### Objective
Repeat the listing exactly as given, omitting every image.

** START **

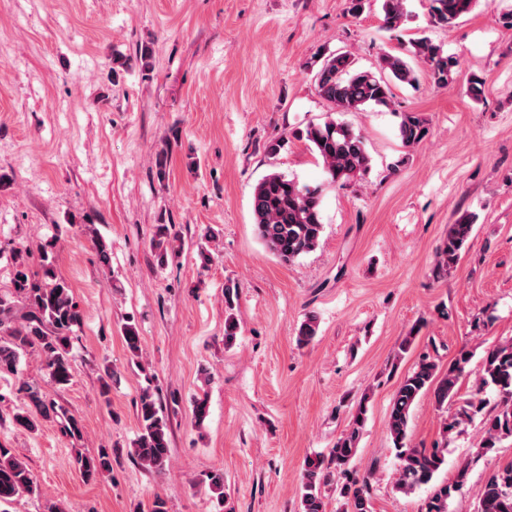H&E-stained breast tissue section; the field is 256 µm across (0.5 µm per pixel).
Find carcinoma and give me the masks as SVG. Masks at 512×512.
Instances as JSON below:
<instances>
[{
	"label": "carcinoma",
	"mask_w": 512,
	"mask_h": 512,
	"mask_svg": "<svg viewBox=\"0 0 512 512\" xmlns=\"http://www.w3.org/2000/svg\"><path fill=\"white\" fill-rule=\"evenodd\" d=\"M404 0H382L384 24L396 29L405 21ZM431 23L451 29L469 14L479 0H429ZM413 56L422 60L430 71L433 82L446 86L453 81L456 61L445 56L440 46L421 37L413 43ZM316 89L321 98L337 112H352L365 106H387L391 97V83L411 85L416 72L403 57L384 53L378 67L362 69L349 52L331 53L325 57L316 73ZM399 137L406 147L419 145L428 134L426 119L415 112L402 114ZM322 159L330 182L345 186L362 178L370 169L371 158L363 136L346 122L333 117L322 123H312L299 133ZM322 194L317 187L300 183L278 172L265 175L255 186L252 195V213L258 238L284 264H292L313 252L320 244L324 231L321 216ZM475 216L465 214L450 225L448 237L437 251L436 271L446 273L461 259L468 245ZM180 241L175 225L165 226L159 232L156 248L160 256L167 254L173 243ZM13 290L0 293V376L9 375L18 383L22 394L21 405L13 416L14 422L29 430L38 428V418L54 415L67 434L82 437L79 419L62 405L52 406L47 412L46 395L41 385L24 378L21 356L35 349L42 357L43 370L59 390L69 387L74 380L72 335L81 323V313L74 301L69 284L56 273L48 251H43L41 274L34 275L29 267V252L25 248L13 251ZM238 287H225L224 344L234 342L239 329L234 298ZM23 300L28 308L24 323L15 325L14 299ZM318 317L310 312L298 328L297 343L309 344L318 333ZM123 336L132 358L139 357L140 336L135 325L123 326ZM471 360L467 351L460 353L448 368H442L428 355L419 358L413 370L404 378L395 394L388 416V430L395 456L399 460L396 488L410 493L429 483L445 461V449L413 448L408 443L410 410L423 394H433L435 403L442 407L457 394L466 365ZM493 386L500 394L495 409L483 416L482 439L478 453L483 455L508 438H512V340L487 348L479 371L478 388ZM368 398H363L352 415L349 428L340 436L328 455L309 457L304 463L302 480V512H324L325 487L330 476L344 479L336 491L341 512H371L373 470L359 472L354 467L357 444L367 414ZM484 401L467 402L451 419L442 422L441 431L448 436L473 420L482 412ZM208 393L198 395L192 406L195 423L203 424L208 415ZM140 433L134 442V455L142 466L155 472L165 469L170 454V439L163 408L149 392H144L136 408ZM74 465L89 481L110 471L112 458L102 448L95 455L76 452ZM468 466L458 470L455 483L438 487L425 501L421 512H448V499L462 489ZM37 486L25 465L0 447V505L8 504L24 495H33ZM477 512H512V463L494 470L485 480Z\"/></svg>",
	"instance_id": "obj_1"
}]
</instances>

** END **

### Task output
H&E-stained breast tissue section; the field is 256 µm across (0.5 µm per pixel).
Find carcinoma and give me the masks as SVG. Masks at 512×512.
Instances as JSON below:
<instances>
[{
	"label": "carcinoma",
	"mask_w": 512,
	"mask_h": 512,
	"mask_svg": "<svg viewBox=\"0 0 512 512\" xmlns=\"http://www.w3.org/2000/svg\"><path fill=\"white\" fill-rule=\"evenodd\" d=\"M404 0H382L384 24L396 29L405 21ZM431 23L451 29L469 14L479 0H429ZM413 56L422 60L430 71L433 82L446 86L453 81L456 61L445 56L440 46L421 37L413 43ZM316 89L321 98L337 112H352L365 106H387L391 97V83L411 85L416 72L403 57L384 53L378 67L362 69L349 52L331 53L325 57L316 73ZM399 137L406 147L419 145L428 134L426 119L415 112L402 114ZM322 159L330 182L345 186L362 178L370 169L371 158L363 136L346 122L333 117L322 123H312L299 133ZM322 194L317 187L300 183L278 172L265 175L255 186L252 195V213L258 238L284 264H292L313 252L320 244L324 231L321 216ZM475 216L465 214L450 225L448 237L437 251L436 271L446 273L461 259L468 245ZM180 241L175 225L165 226L159 232L156 248L160 256L167 254L173 243ZM13 290L0 293V376L9 375L18 383L22 394L21 405L13 416L14 422L29 430L38 428V418L54 415L67 434L82 437L79 419L62 405L52 406L47 412L46 395L41 385L24 378L21 356L35 349L42 357L43 370L59 390L69 387L74 380L72 335L81 323V313L74 301L69 284L56 273L48 251H43L41 274L34 275L29 267V252L25 248L13 251ZM238 287H225L224 344L234 342L239 329L234 298ZM23 300L28 308L24 323L15 325L14 299ZM318 317L310 312L298 328L297 343L309 344L318 333ZM123 336L132 358L139 357L140 336L135 325L123 326ZM471 360L467 351L460 353L448 368H442L428 355L419 358L413 370L404 378L395 394L388 416V430L395 456L399 460L396 488L410 493L429 483L445 461V449L413 448L408 443L410 410L423 394H433L435 403L442 407L457 394L466 365ZM493 386L500 394L495 409L483 416L482 439L478 453L483 455L508 438H512V340L487 348L479 371L478 388ZM368 398H363L352 415L349 428L340 436L328 455L309 457L304 463L302 480V512H324L325 487L330 476L344 479L336 491L341 512H371L373 470L359 472L354 467L357 444L367 414ZM484 401L467 402L451 419L442 422L441 431L448 436L473 420L482 412ZM208 393L198 395L192 406L195 423L203 424L208 415ZM140 433L134 442V455L142 466L155 472L165 469L170 454V439L163 408L149 392H144L136 408ZM74 465L89 481L110 471L112 458L102 448L95 455L76 452ZM468 466L458 470L455 483L438 487L425 501L421 512H448V499L462 489ZM37 486L25 465L0 447V505L8 504L24 495H33ZM477 512H512V463L494 470L485 480Z\"/></svg>",
	"instance_id": "obj_1"
}]
</instances>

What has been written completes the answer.